Reproduce each of the lines word for word.

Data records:
*****
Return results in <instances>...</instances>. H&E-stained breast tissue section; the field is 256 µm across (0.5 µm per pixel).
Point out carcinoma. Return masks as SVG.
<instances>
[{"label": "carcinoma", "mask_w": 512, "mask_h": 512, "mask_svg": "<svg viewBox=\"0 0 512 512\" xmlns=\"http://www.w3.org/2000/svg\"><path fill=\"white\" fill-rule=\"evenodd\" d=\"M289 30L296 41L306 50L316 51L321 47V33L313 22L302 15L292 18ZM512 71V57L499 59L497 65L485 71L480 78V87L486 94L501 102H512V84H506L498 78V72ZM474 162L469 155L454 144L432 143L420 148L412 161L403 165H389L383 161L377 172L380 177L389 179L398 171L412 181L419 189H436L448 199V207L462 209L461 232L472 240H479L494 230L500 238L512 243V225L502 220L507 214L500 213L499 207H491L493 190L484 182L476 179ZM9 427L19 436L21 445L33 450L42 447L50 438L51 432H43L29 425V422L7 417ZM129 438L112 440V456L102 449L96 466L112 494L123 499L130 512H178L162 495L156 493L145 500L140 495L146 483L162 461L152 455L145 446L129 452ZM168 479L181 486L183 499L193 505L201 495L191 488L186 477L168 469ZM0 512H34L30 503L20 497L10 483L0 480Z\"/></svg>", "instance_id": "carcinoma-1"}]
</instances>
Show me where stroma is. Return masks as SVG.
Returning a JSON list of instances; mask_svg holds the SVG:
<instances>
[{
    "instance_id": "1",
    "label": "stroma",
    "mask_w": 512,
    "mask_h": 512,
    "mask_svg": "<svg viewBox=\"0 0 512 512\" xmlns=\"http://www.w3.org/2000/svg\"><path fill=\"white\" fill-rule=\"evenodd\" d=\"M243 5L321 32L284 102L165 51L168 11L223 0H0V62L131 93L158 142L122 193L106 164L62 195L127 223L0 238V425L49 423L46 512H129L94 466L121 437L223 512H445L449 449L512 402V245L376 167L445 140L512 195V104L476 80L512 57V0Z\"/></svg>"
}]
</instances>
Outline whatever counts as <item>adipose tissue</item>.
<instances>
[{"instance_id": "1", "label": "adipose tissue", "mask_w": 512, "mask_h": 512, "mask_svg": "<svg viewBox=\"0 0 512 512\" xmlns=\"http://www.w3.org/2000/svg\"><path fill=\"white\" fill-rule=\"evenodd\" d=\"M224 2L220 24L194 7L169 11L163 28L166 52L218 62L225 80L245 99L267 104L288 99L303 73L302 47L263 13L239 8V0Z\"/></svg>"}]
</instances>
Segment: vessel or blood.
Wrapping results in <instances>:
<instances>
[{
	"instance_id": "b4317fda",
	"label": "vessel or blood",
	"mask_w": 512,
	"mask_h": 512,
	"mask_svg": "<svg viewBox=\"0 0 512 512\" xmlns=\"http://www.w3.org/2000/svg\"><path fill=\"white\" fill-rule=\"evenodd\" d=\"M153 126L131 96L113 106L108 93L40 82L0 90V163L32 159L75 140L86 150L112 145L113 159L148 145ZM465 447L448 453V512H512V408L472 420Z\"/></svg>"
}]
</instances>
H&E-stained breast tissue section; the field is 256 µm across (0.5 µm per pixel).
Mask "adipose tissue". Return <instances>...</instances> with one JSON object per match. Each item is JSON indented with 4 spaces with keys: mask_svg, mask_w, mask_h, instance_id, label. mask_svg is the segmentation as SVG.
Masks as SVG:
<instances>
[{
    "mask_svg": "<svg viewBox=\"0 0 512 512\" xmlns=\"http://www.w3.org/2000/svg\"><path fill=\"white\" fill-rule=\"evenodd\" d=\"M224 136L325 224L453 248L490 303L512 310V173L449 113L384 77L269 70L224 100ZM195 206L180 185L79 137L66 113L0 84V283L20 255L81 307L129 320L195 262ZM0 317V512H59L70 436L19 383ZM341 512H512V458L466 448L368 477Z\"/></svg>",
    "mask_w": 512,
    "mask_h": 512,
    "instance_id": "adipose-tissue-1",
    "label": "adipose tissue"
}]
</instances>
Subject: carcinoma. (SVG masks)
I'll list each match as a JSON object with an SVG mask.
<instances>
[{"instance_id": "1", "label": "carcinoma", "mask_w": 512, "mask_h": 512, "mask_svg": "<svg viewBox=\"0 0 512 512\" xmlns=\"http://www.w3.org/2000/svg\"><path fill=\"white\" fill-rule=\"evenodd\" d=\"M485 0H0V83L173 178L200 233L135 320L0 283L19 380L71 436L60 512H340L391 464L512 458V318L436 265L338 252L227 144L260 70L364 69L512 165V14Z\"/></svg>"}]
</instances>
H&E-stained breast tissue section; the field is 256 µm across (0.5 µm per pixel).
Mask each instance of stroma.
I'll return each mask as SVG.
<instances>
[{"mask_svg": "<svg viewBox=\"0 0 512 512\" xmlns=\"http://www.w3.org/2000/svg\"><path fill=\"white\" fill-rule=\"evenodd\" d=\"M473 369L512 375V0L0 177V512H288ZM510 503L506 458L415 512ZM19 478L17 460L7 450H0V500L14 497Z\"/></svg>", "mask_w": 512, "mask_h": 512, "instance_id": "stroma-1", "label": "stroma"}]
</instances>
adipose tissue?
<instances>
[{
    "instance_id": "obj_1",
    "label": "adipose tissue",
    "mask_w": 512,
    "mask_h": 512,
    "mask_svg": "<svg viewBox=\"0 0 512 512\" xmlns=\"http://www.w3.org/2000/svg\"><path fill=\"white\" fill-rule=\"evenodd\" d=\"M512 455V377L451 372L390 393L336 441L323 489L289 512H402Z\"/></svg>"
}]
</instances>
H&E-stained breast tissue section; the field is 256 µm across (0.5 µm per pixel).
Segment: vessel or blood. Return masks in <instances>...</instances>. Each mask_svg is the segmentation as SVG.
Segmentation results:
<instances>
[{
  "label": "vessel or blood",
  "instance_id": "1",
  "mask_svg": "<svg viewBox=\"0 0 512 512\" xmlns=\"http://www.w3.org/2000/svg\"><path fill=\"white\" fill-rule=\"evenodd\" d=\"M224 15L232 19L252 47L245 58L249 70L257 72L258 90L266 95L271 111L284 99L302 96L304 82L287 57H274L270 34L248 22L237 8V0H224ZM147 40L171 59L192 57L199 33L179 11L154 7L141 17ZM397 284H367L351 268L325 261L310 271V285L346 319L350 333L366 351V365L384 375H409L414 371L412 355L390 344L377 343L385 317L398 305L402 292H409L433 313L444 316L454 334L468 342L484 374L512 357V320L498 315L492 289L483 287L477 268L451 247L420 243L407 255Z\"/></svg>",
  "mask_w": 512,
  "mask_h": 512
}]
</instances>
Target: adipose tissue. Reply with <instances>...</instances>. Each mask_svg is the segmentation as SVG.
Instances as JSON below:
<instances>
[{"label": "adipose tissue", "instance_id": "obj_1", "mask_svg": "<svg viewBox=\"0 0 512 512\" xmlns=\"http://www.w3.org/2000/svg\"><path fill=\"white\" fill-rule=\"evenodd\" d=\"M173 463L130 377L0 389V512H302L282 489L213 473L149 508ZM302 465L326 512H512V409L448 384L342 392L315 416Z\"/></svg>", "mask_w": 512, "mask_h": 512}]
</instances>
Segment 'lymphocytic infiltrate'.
*****
WORKED SOLUTION:
Return results in <instances>...</instances>. H&E-stained breast tissue section; the field is 256 µm across (0.5 µm per pixel).
Point out carcinoma. Return masks as SVG.
<instances>
[{"label": "carcinoma", "mask_w": 512, "mask_h": 512, "mask_svg": "<svg viewBox=\"0 0 512 512\" xmlns=\"http://www.w3.org/2000/svg\"><path fill=\"white\" fill-rule=\"evenodd\" d=\"M289 30L296 41L306 50L316 51L321 47V33L313 22L302 15L292 18ZM512 71V57L499 59L497 65L485 71L480 78V87L486 94L501 102H512V84H506L498 78V72ZM474 162L469 155L454 144L432 143L420 148L412 161L403 165H389L383 161L377 172L380 177L389 179L398 171L412 181L419 189H436L448 199V207L462 209L461 232L472 240H479L494 230L500 238L512 243V225L502 220L507 214L500 213L499 207H491L493 190L484 182L476 179ZM9 427L19 436L21 445L33 450L42 447L50 438L51 432H43L29 425V422L7 417ZM129 438L112 440V456L102 449L96 466L112 494L123 499L130 512H178L162 495L156 493L145 500L140 495L146 483L162 461L152 455L145 446L129 452ZM168 479L181 486L183 499L193 505L201 495L191 488L186 477L168 469ZM0 512H34L30 503L20 497L10 483L0 480Z\"/></svg>", "instance_id": "carcinoma-1"}]
</instances>
Show me where stroma is. Return masks as SVG.
Returning a JSON list of instances; mask_svg holds the SVG:
<instances>
[{
    "instance_id": "1",
    "label": "stroma",
    "mask_w": 512,
    "mask_h": 512,
    "mask_svg": "<svg viewBox=\"0 0 512 512\" xmlns=\"http://www.w3.org/2000/svg\"><path fill=\"white\" fill-rule=\"evenodd\" d=\"M243 5L321 32L284 102L165 51L168 11L223 0H0V62L131 93L158 142L122 193L106 164L62 195L127 223L0 238V425L49 423L46 512H129L94 466L121 437L223 512H445L449 449L512 402V245L376 167L445 140L512 195V104L476 80L512 57V0Z\"/></svg>"
}]
</instances>
Outline whatever counts as <item>adipose tissue</item>.
<instances>
[{"instance_id": "1", "label": "adipose tissue", "mask_w": 512, "mask_h": 512, "mask_svg": "<svg viewBox=\"0 0 512 512\" xmlns=\"http://www.w3.org/2000/svg\"><path fill=\"white\" fill-rule=\"evenodd\" d=\"M224 2L220 24L194 7L169 11L163 28L166 52L218 62L225 80L245 99L267 104L288 99L303 73L302 47L263 13L239 8V0Z\"/></svg>"}]
</instances>
Segment: vessel or blood.
Wrapping results in <instances>:
<instances>
[{
	"instance_id": "b4317fda",
	"label": "vessel or blood",
	"mask_w": 512,
	"mask_h": 512,
	"mask_svg": "<svg viewBox=\"0 0 512 512\" xmlns=\"http://www.w3.org/2000/svg\"><path fill=\"white\" fill-rule=\"evenodd\" d=\"M153 126L131 96L113 106L108 93L40 82L0 90V163L32 159L75 140L86 150L112 145L113 159L148 145ZM465 447L448 453V512H512V408L472 420Z\"/></svg>"
}]
</instances>
H&E-stained breast tissue section; the field is 256 µm across (0.5 µm per pixel).
Mask "adipose tissue". Return <instances>...</instances> with one JSON object per match. Each item is JSON indented with 4 spaces with keys: mask_svg, mask_w, mask_h, instance_id, label. mask_svg is the segmentation as SVG.
Masks as SVG:
<instances>
[{
    "mask_svg": "<svg viewBox=\"0 0 512 512\" xmlns=\"http://www.w3.org/2000/svg\"><path fill=\"white\" fill-rule=\"evenodd\" d=\"M224 136L325 224L453 248L490 303L512 310V173L449 113L384 77L269 70L224 100ZM195 206L180 185L79 137L66 113L0 84V283L20 255L81 307L129 320L195 262ZM0 317V512H59L70 436L19 383ZM341 512H512V458L466 448L368 477Z\"/></svg>",
    "mask_w": 512,
    "mask_h": 512,
    "instance_id": "adipose-tissue-1",
    "label": "adipose tissue"
}]
</instances>
Subject: carcinoma. (SVG masks)
I'll list each match as a JSON object with an SVG mask.
<instances>
[{"instance_id": "1", "label": "carcinoma", "mask_w": 512, "mask_h": 512, "mask_svg": "<svg viewBox=\"0 0 512 512\" xmlns=\"http://www.w3.org/2000/svg\"><path fill=\"white\" fill-rule=\"evenodd\" d=\"M485 0H0V83L173 178L200 233L135 320L0 283L19 380L71 436L60 512H340L391 464L512 458V318L436 265L338 252L227 144L260 70L364 69L512 165V14Z\"/></svg>"}]
</instances>
H&E-stained breast tissue section; the field is 256 µm across (0.5 µm per pixel).
Mask each instance of stroma.
I'll return each mask as SVG.
<instances>
[{"mask_svg": "<svg viewBox=\"0 0 512 512\" xmlns=\"http://www.w3.org/2000/svg\"><path fill=\"white\" fill-rule=\"evenodd\" d=\"M473 369L512 375V0L0 177V512H288ZM510 503L506 458L415 512ZM19 478L17 460L7 450H0V500L14 497Z\"/></svg>", "mask_w": 512, "mask_h": 512, "instance_id": "stroma-1", "label": "stroma"}]
</instances>
adipose tissue?
<instances>
[{
    "instance_id": "obj_1",
    "label": "adipose tissue",
    "mask_w": 512,
    "mask_h": 512,
    "mask_svg": "<svg viewBox=\"0 0 512 512\" xmlns=\"http://www.w3.org/2000/svg\"><path fill=\"white\" fill-rule=\"evenodd\" d=\"M512 455V377L451 372L390 393L336 441L323 489L289 512H402Z\"/></svg>"
}]
</instances>
H&E-stained breast tissue section; the field is 256 µm across (0.5 µm per pixel).
Segment: vessel or blood. Return masks in <instances>...</instances>. Each mask_svg is the segmentation as SVG.
Segmentation results:
<instances>
[{
  "label": "vessel or blood",
  "instance_id": "1",
  "mask_svg": "<svg viewBox=\"0 0 512 512\" xmlns=\"http://www.w3.org/2000/svg\"><path fill=\"white\" fill-rule=\"evenodd\" d=\"M224 15L232 19L252 47L245 58L249 70L257 72L258 90L266 95L271 111L284 99L302 96L304 82L287 57H274L270 34L248 22L237 8V0H224ZM147 40L171 59L192 57L199 33L179 11L154 7L141 17ZM397 284H367L351 268L325 261L310 271V285L346 319L350 333L366 351V365L384 375H409L414 371L412 355L390 344L377 343L385 317L398 305L402 292H409L433 313L444 316L454 334L468 342L484 374L512 357V320L498 315L492 289L483 287L477 268L451 247L420 243L407 255Z\"/></svg>",
  "mask_w": 512,
  "mask_h": 512
}]
</instances>
Target: adipose tissue. Reply with <instances>...</instances>. Each mask_svg is the segmentation as SVG.
Instances as JSON below:
<instances>
[{"label": "adipose tissue", "instance_id": "obj_1", "mask_svg": "<svg viewBox=\"0 0 512 512\" xmlns=\"http://www.w3.org/2000/svg\"><path fill=\"white\" fill-rule=\"evenodd\" d=\"M173 463L130 377L0 389V512H302L282 489L213 473L149 508ZM302 465L326 512H512V409L448 384L342 392L315 416Z\"/></svg>", "mask_w": 512, "mask_h": 512}]
</instances>
Segment 'lymphocytic infiltrate'.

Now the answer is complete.